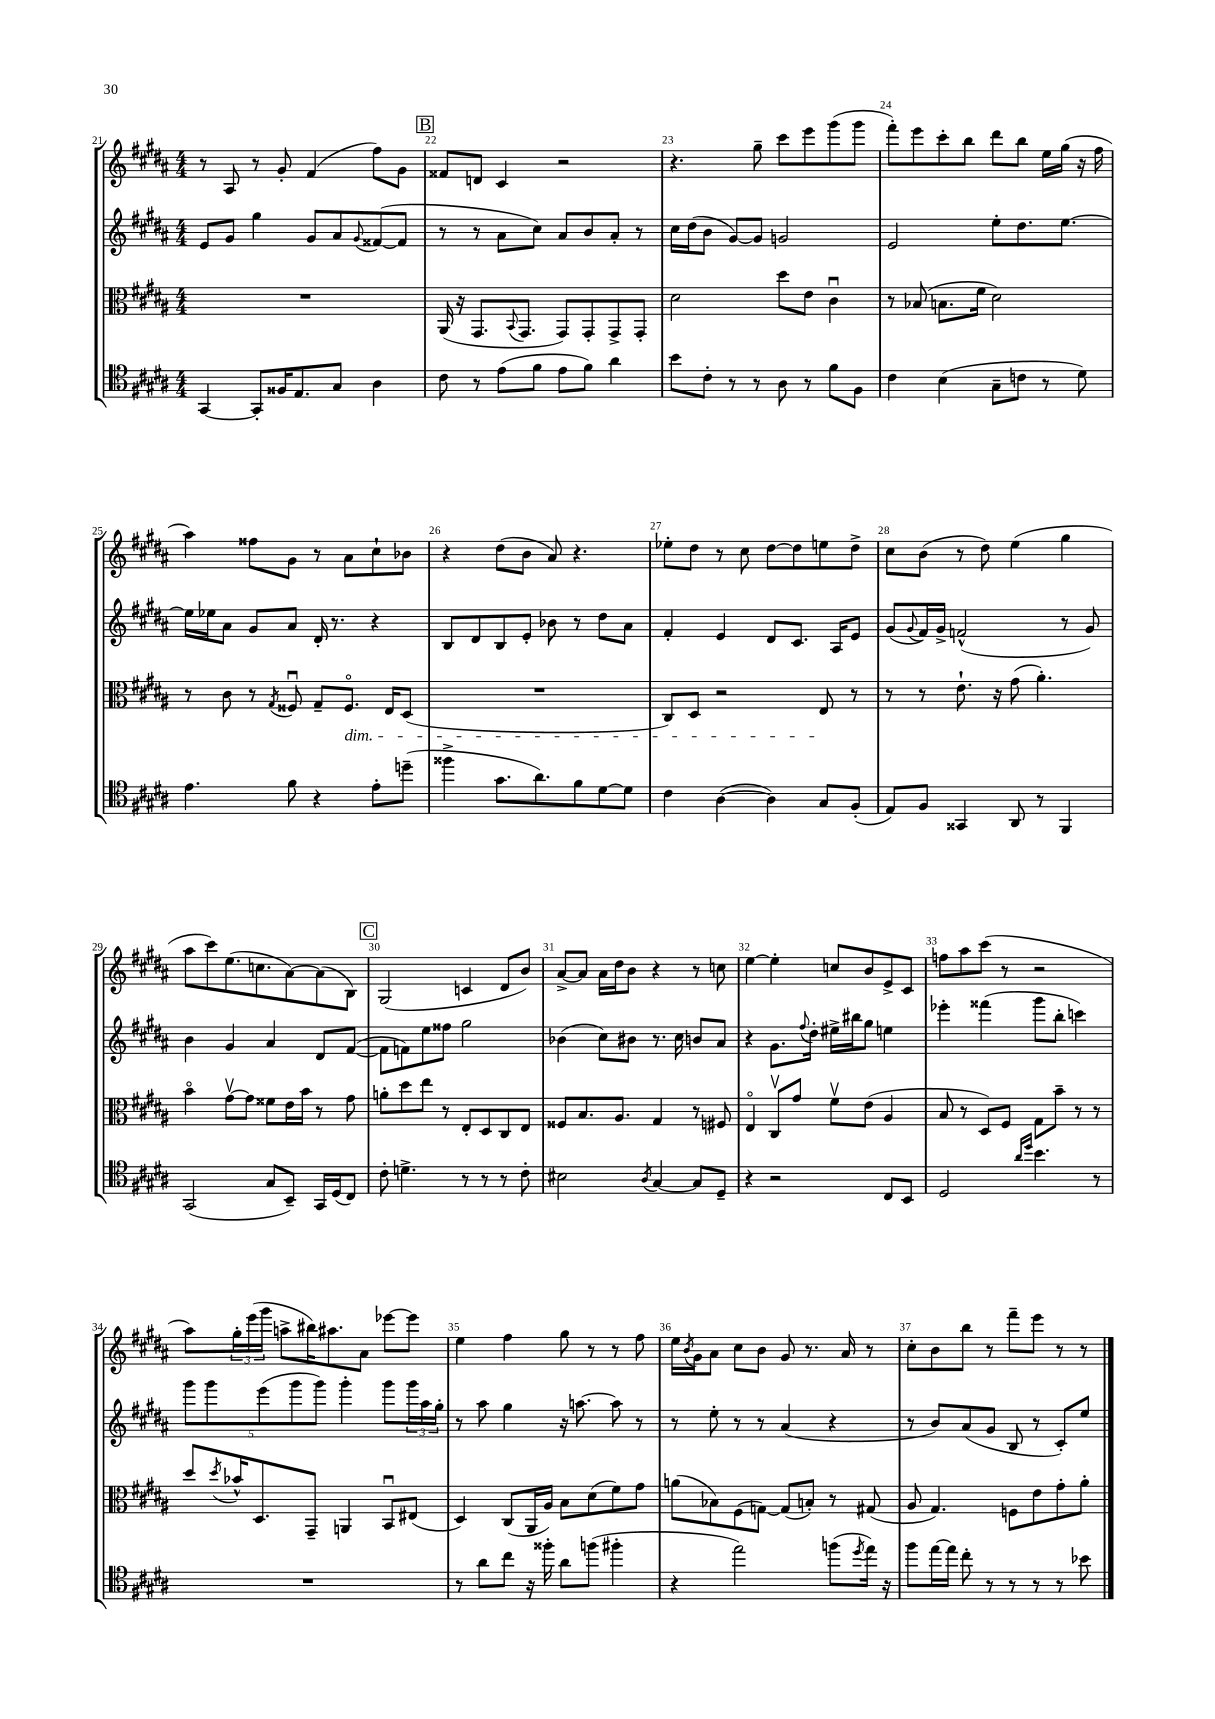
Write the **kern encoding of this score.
--
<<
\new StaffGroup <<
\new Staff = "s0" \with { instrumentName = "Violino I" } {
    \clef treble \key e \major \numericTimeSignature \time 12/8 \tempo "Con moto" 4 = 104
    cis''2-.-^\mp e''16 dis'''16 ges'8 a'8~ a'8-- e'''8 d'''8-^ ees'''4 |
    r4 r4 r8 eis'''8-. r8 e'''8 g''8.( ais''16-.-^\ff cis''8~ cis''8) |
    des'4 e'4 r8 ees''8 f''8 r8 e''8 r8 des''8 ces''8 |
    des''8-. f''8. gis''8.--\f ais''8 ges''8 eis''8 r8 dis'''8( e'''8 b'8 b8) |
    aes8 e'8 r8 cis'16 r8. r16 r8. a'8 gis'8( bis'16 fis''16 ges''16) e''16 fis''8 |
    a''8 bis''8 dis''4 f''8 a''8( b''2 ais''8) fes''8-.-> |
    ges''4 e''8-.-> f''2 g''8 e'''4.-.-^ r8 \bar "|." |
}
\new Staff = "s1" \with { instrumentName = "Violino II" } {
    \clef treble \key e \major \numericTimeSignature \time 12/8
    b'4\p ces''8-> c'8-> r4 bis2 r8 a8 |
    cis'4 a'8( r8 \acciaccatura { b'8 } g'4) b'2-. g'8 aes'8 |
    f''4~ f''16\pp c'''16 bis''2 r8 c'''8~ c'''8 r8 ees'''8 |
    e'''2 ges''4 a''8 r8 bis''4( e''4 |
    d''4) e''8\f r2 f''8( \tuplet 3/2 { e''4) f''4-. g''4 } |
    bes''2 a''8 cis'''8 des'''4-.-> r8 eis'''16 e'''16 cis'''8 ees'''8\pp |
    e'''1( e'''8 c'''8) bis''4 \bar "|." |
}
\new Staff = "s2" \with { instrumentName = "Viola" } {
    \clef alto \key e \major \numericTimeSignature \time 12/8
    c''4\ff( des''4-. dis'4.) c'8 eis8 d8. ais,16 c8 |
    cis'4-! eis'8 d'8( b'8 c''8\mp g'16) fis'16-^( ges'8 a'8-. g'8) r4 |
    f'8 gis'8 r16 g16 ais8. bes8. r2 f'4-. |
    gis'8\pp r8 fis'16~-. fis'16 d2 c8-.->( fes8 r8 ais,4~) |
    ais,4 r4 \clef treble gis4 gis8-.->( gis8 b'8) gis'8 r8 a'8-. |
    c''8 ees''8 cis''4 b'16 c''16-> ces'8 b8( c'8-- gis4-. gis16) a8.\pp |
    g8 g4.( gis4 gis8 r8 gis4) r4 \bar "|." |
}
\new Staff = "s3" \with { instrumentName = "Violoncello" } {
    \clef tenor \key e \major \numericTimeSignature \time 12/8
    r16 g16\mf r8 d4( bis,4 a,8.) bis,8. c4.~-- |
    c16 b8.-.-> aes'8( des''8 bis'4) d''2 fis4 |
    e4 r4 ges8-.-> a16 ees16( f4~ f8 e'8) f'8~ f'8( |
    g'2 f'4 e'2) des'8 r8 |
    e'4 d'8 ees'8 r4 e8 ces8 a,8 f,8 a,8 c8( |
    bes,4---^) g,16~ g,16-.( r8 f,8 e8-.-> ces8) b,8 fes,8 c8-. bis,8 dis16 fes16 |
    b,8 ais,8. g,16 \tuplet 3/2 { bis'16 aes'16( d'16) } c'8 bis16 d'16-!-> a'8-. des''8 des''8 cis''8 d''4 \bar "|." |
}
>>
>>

*EXERCISE DIRECTIONS*: Find each line in the rows above that contains the string "instrumentName" and copy it out.

*RESPONSE BELOW*:
\new Staff = "s0" \with { instrumentName = "Violino I" } {
\new Staff = "s1" \with { instrumentName = "Violino II" } {
\new Staff = "s2" \with { instrumentName = "Viola" } {
\new Staff = "s3" \with { instrumentName = "Violoncello" } {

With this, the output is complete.